— PROBLEM TO WORK ON —
Required from the data below: the exact lines starting at the line containing "orange semicircle: (127, 60)" and ending at the line containing "cyan line: (73, 104) -> (62, 69), moved", with both ends kept and all pictures dropped.

— EXTRACTED MATERIAL —

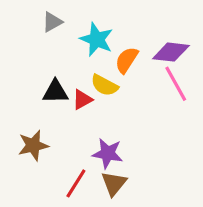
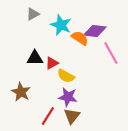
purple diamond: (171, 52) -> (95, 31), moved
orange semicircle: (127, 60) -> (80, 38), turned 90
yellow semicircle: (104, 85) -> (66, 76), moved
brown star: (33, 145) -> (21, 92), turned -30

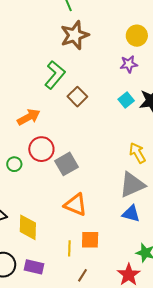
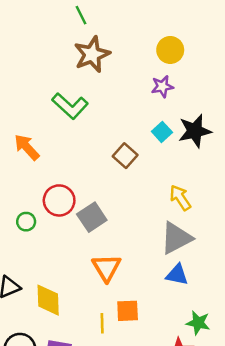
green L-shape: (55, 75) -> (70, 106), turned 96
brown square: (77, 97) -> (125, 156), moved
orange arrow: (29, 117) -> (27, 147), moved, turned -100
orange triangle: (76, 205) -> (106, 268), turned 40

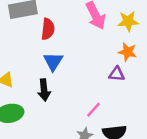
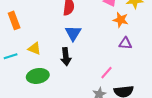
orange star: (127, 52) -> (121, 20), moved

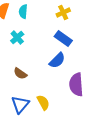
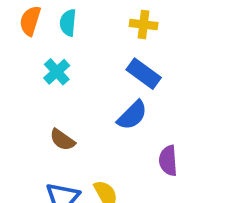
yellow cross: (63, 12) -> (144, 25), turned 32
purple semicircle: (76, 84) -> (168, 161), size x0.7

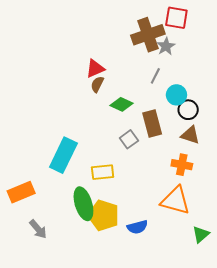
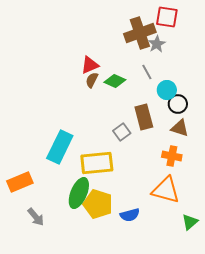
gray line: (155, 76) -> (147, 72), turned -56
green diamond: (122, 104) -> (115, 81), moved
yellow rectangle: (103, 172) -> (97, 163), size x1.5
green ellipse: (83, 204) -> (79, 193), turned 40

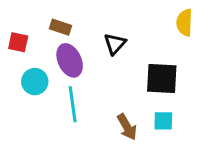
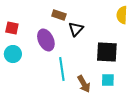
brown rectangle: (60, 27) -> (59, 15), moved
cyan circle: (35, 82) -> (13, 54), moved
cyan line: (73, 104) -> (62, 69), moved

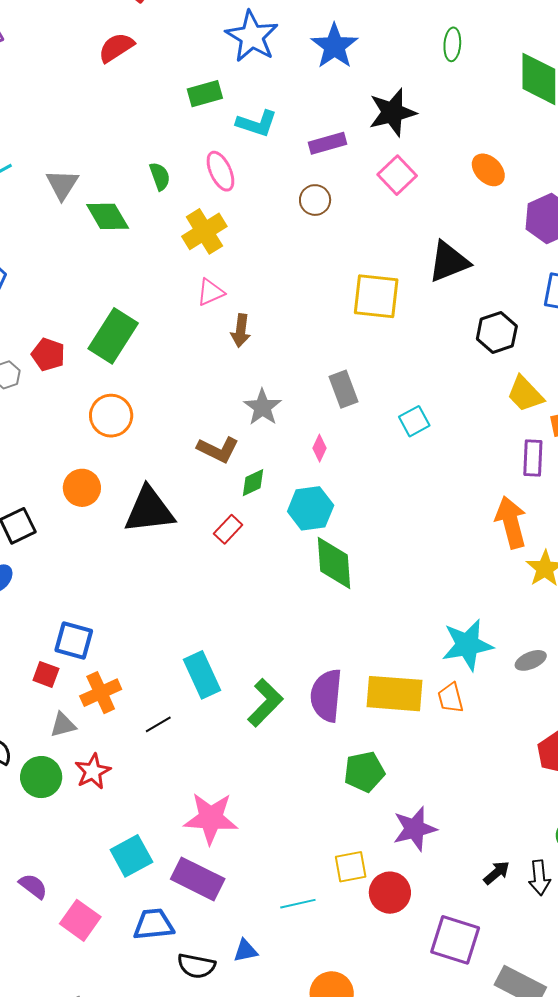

* * *

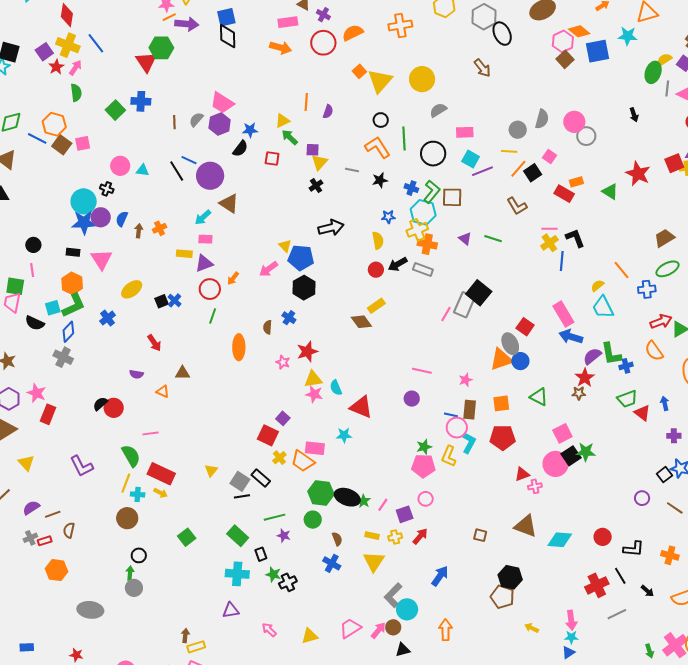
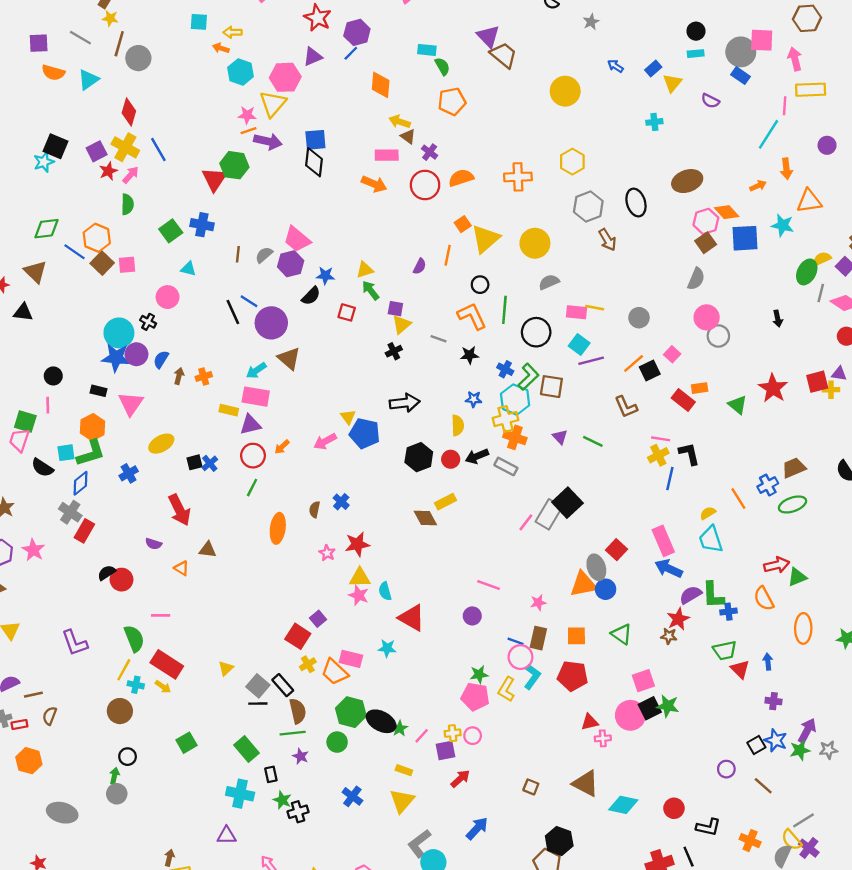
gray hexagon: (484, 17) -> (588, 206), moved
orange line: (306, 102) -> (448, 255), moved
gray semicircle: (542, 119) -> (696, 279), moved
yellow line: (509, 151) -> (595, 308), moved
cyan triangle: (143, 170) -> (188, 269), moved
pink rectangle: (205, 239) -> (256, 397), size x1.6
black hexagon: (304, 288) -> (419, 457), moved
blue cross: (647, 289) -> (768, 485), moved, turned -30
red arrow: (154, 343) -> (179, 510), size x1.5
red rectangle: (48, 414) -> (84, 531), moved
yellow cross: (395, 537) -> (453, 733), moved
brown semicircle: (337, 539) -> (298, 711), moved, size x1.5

--

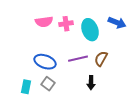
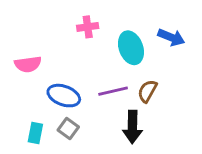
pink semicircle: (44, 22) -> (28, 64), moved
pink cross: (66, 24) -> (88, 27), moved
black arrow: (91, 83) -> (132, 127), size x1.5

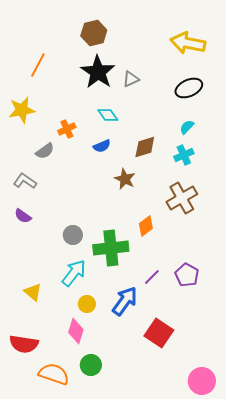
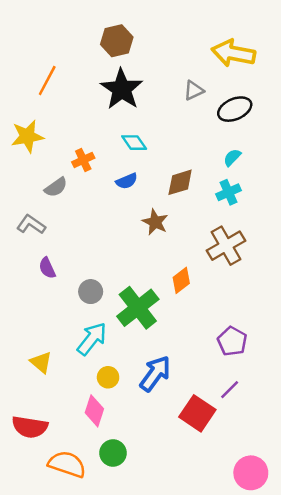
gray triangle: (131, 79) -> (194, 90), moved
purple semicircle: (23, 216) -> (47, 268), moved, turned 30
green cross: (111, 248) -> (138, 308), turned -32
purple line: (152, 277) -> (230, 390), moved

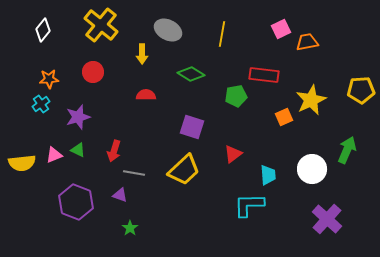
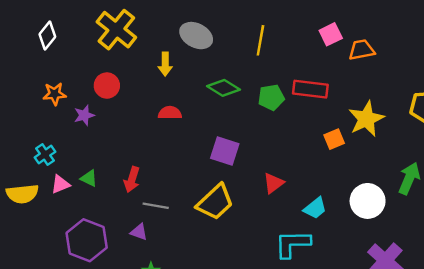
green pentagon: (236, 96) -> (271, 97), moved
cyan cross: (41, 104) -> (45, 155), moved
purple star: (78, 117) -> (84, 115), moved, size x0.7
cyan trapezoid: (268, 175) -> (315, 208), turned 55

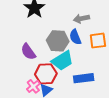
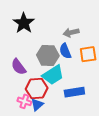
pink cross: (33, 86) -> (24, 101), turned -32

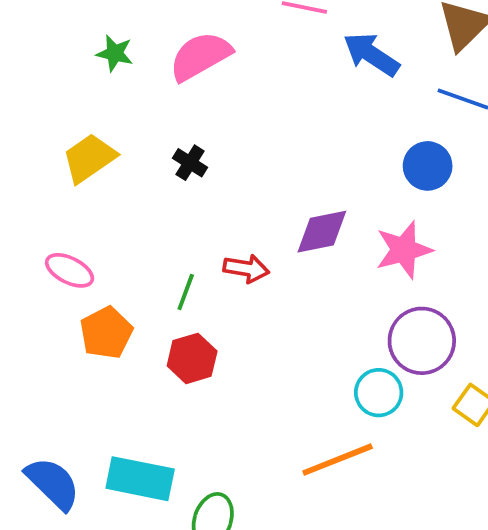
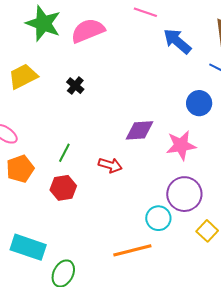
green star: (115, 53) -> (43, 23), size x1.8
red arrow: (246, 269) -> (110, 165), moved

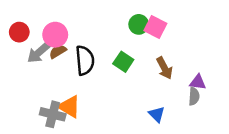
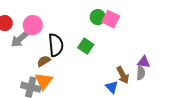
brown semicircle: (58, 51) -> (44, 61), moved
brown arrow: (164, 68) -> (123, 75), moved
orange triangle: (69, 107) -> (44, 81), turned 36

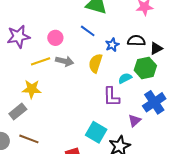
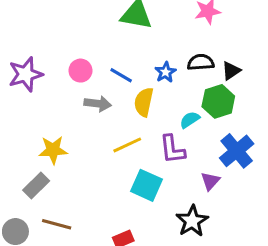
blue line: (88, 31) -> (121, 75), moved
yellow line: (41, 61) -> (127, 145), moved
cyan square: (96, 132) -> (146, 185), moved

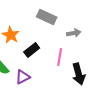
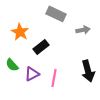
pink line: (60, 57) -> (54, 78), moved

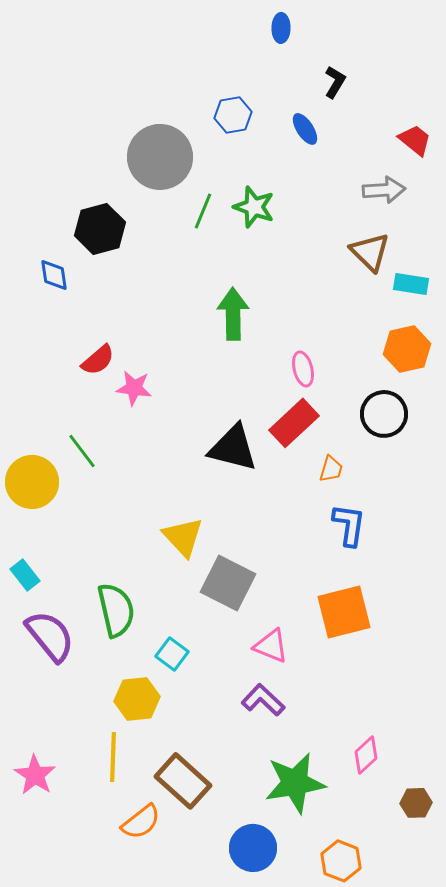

— FINAL ANSWER —
orange semicircle: (127, 60) -> (80, 38), turned 90
yellow semicircle: (104, 85) -> (66, 76), moved
brown star: (33, 145) -> (21, 92), turned -30

green L-shape: (55, 75) -> (70, 106), turned 96
brown square: (77, 97) -> (125, 156), moved
orange arrow: (29, 117) -> (27, 147), moved, turned -100
orange triangle: (76, 205) -> (106, 268), turned 40

orange star: (127, 52) -> (121, 20), moved

yellow cross: (63, 12) -> (144, 25), turned 32
purple semicircle: (76, 84) -> (168, 161), size x0.7

gray line: (155, 76) -> (147, 72), turned -56
green diamond: (122, 104) -> (115, 81), moved
yellow rectangle: (103, 172) -> (97, 163), size x1.5
green ellipse: (83, 204) -> (79, 193), turned 40

brown rectangle: (60, 27) -> (59, 15), moved
cyan circle: (35, 82) -> (13, 54), moved
cyan line: (73, 104) -> (62, 69), moved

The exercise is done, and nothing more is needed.